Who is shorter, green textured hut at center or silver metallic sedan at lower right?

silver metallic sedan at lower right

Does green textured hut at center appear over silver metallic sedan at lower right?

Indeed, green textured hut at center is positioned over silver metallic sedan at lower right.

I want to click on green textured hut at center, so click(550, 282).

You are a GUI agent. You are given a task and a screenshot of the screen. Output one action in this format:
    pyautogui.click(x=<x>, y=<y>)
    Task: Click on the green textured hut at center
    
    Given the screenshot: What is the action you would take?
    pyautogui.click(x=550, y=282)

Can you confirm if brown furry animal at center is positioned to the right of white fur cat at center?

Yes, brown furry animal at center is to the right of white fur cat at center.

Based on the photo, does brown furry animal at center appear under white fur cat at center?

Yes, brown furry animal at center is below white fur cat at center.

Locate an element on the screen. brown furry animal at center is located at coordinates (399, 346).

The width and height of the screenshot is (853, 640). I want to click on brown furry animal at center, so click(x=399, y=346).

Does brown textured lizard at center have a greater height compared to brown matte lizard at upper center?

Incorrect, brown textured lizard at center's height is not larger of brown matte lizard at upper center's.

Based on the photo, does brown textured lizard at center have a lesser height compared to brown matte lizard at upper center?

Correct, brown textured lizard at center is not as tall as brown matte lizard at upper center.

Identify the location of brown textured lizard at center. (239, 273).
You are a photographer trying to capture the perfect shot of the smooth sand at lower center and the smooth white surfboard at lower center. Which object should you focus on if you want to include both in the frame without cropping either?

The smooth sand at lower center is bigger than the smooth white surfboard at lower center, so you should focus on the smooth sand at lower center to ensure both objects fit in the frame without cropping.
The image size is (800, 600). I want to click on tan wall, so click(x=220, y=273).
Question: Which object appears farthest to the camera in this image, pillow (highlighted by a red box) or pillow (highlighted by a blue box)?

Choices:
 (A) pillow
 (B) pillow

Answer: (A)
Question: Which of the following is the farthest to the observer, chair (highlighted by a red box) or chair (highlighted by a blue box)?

■ Instruction: Copy out all of the lines above word for word, in the same order.

■ Written response:
Who is shorter, green textured hut at center or silver metallic sedan at lower right?

silver metallic sedan at lower right

Does green textured hut at center appear over silver metallic sedan at lower right?

Indeed, green textured hut at center is positioned over silver metallic sedan at lower right.

I want to click on green textured hut at center, so click(550, 282).

You are a GUI agent. You are given a task and a screenshot of the screen. Output one action in this format:
    pyautogui.click(x=<x>, y=<y>)
    Task: Click on the green textured hut at center
    
    Given the screenshot: What is the action you would take?
    pyautogui.click(x=550, y=282)

Can you confirm if brown furry animal at center is positioned to the right of white fur cat at center?

Yes, brown furry animal at center is to the right of white fur cat at center.

Based on the photo, does brown furry animal at center appear under white fur cat at center?

Yes, brown furry animal at center is below white fur cat at center.

Locate an element on the screen. brown furry animal at center is located at coordinates (399, 346).

The width and height of the screenshot is (853, 640). I want to click on brown furry animal at center, so click(x=399, y=346).

Does brown textured lizard at center have a greater height compared to brown matte lizard at upper center?

Incorrect, brown textured lizard at center's height is not larger of brown matte lizard at upper center's.

Based on the photo, does brown textured lizard at center have a lesser height compared to brown matte lizard at upper center?

Correct, brown textured lizard at center is not as tall as brown matte lizard at upper center.

Identify the location of brown textured lizard at center. (239, 273).
You are a photographer trying to capture the perfect shot of the smooth sand at lower center and the smooth white surfboard at lower center. Which object should you focus on if you want to include both in the frame without cropping either?

The smooth sand at lower center is bigger than the smooth white surfboard at lower center, so you should focus on the smooth sand at lower center to ensure both objects fit in the frame without cropping.
The image size is (800, 600). I want to click on tan wall, so click(x=220, y=273).
Question: Which object appears farthest to the camera in this image, pillow (highlighted by a red box) or pillow (highlighted by a blue box)?

Choices:
 (A) pillow
 (B) pillow

Answer: (A)
Question: Which of the following is the farthest to the observer, chair (highlighted by a red box) or chair (highlighted by a blue box)?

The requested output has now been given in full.